Show each line of the data below that has the string "none" in it.

#####

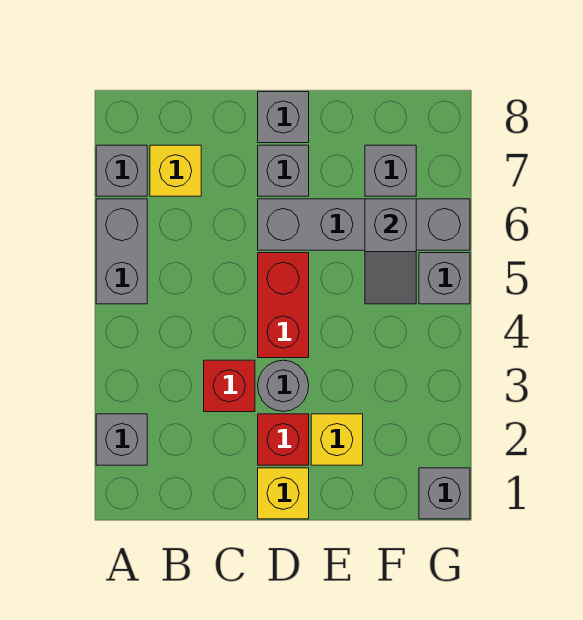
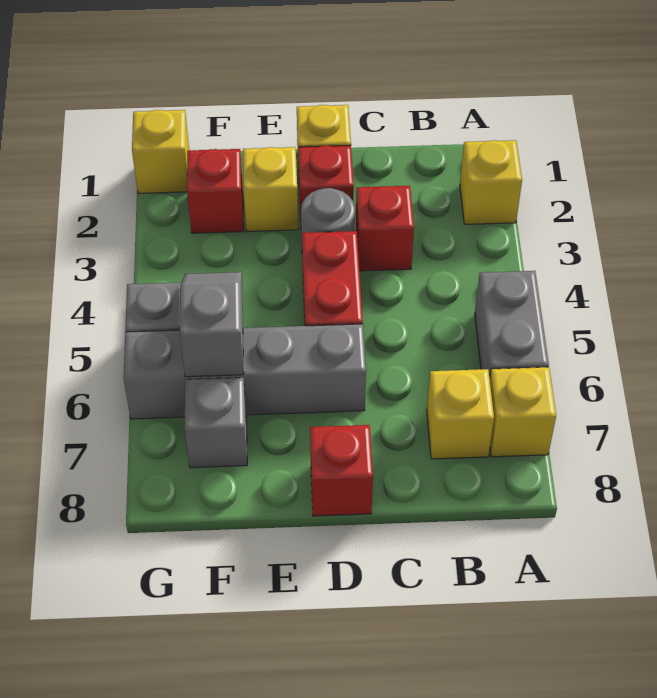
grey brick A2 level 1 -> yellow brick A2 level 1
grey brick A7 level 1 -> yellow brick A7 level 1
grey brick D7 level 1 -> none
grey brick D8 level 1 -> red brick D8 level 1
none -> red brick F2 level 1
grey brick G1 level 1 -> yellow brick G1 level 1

#####

### RESULT FOR THIS TASK
grey brick D7 level 1 -> none
none -> red brick F2 level 1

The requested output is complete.